_Description of the task_
In the records, each line holding "flashlight" must be reported.

_Records supplied_
%%
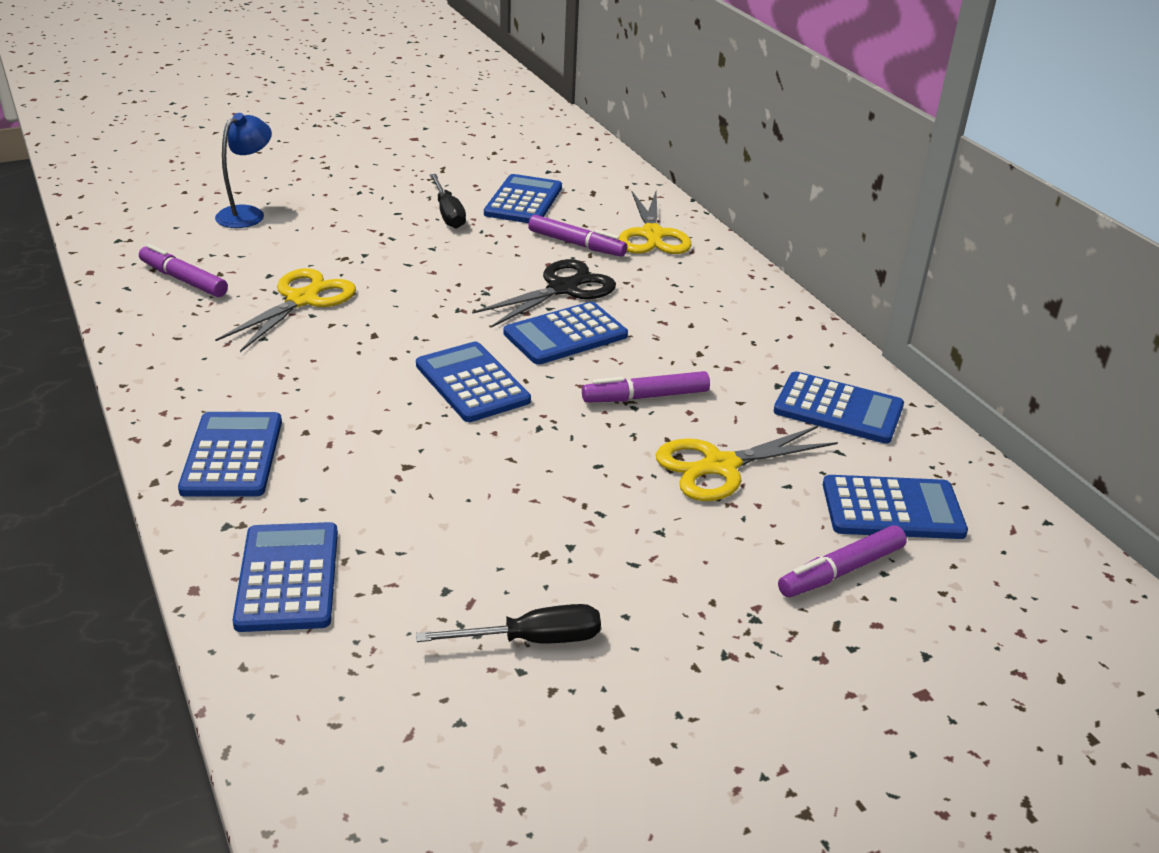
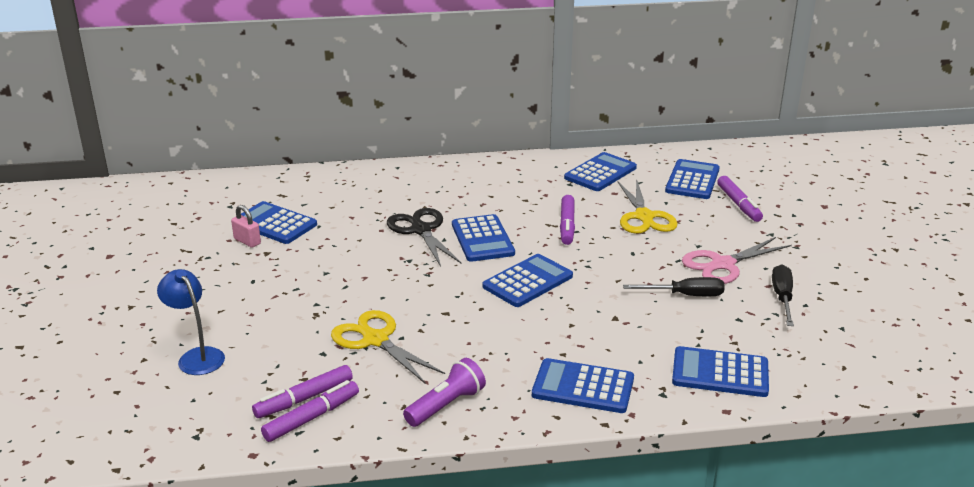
camera: 70 degrees left, 5 degrees down
blue calculator [416,342,531,422] -> blue calculator turned 150 degrees clockwise [483,254,573,307]
black screwdriver [430,174,466,229] -> black screwdriver moved to [623,277,725,296]
purple marker [528,215,627,257] -> purple marker moved to [261,380,359,442]
yellow scissors [618,191,692,254] -> none
none -> pink padlock [231,205,261,248]
none -> purple flashlight [403,358,486,427]
none -> pink scissors [682,237,792,284]

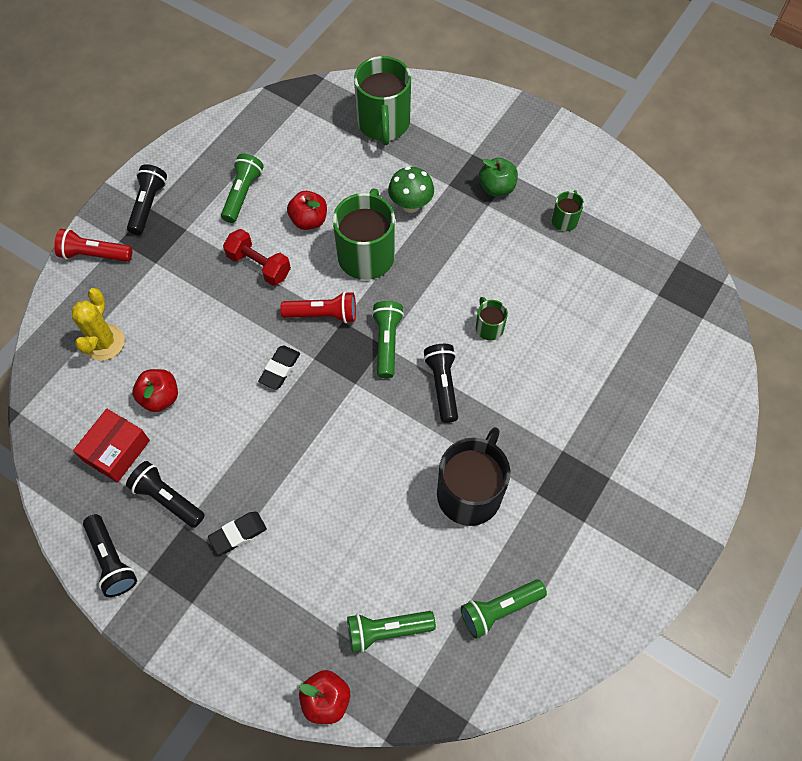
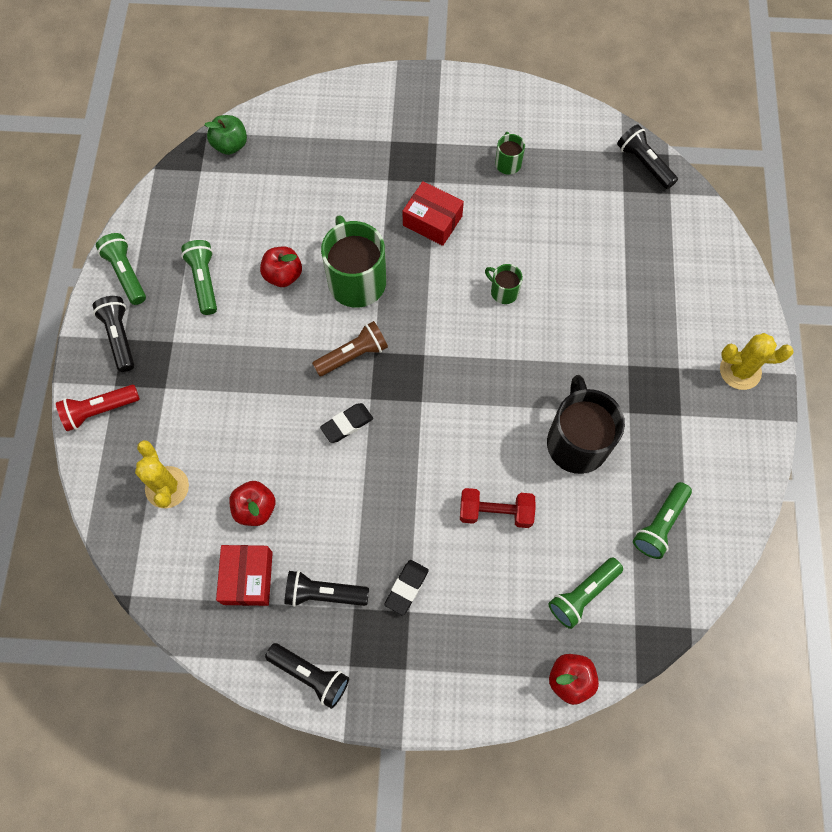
camera: 30 degrees left, 5 degrees up
red dumbbell [223,229,291,286] -> red dumbbell moved to [460,488,536,528]
black eraser [258,345,300,390] -> black eraser turned 60 degrees clockwise [320,403,373,443]
red flashlight [280,291,356,324] -> brown flashlight [312,321,388,376]
green mug [354,56,411,145] -> none
green flashlight [372,301,404,378] -> green flashlight moved to [96,233,146,305]
green mushroom [388,166,434,213] -> none
black flashlight [423,344,458,423] -> black flashlight moved to [617,124,678,189]
green apple [479,158,518,196] -> green apple moved to [205,115,247,155]
none -> red box [402,181,464,246]
none -> yellow cactus [720,333,793,390]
%%
_Exercise result_
none -> purple flashlight [403,358,486,427]
red flashlight [280,291,356,324] -> brown flashlight [312,321,388,376]
green flashlight [372,301,404,378] -> green flashlight moved to [96,233,146,305]
black flashlight [423,344,458,423] -> black flashlight moved to [617,124,678,189]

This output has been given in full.